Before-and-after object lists
========

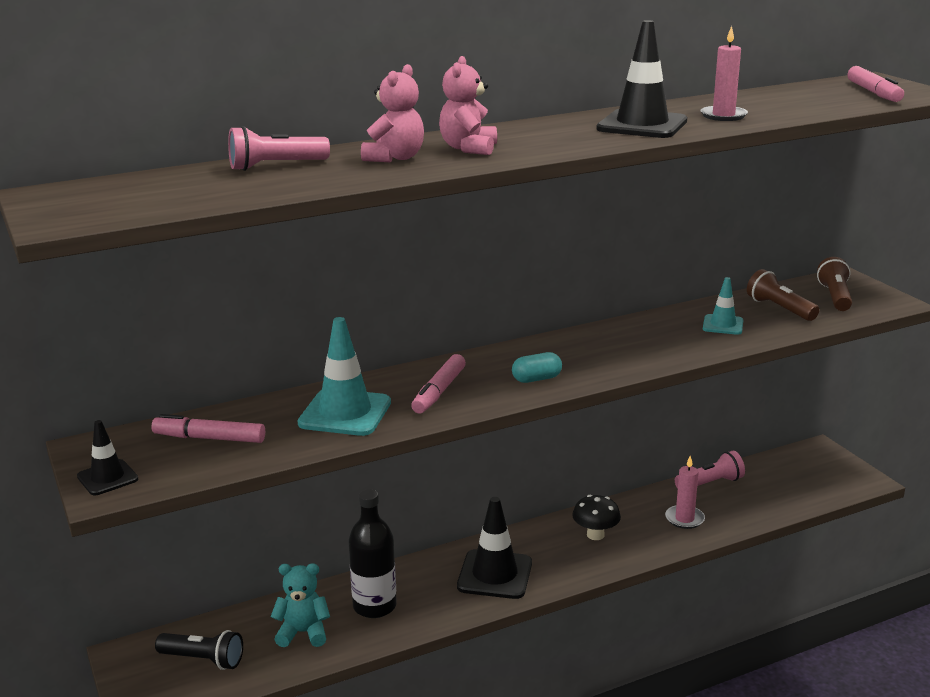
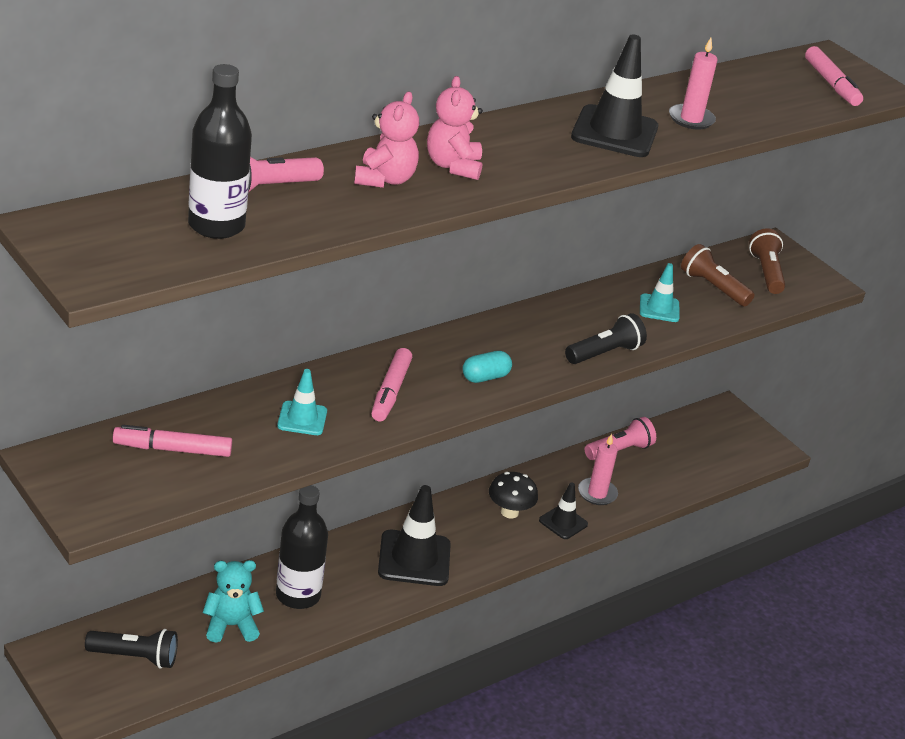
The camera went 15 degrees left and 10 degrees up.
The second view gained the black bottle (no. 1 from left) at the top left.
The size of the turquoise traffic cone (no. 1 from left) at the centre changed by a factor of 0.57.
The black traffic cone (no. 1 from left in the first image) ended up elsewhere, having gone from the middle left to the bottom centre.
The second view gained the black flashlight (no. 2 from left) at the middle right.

========

§ **TASK DIRECTIONS**
After identifying the lines above that contain "middle", copy each one.

§ **SOLUTION TO THE EXERCISE**
The black traffic cone (no. 1 from left in the first image) ended up elsewhere, having gone from the middle left to the bottom centre.
The second view gained the black flashlight (no. 2 from left) at the middle right.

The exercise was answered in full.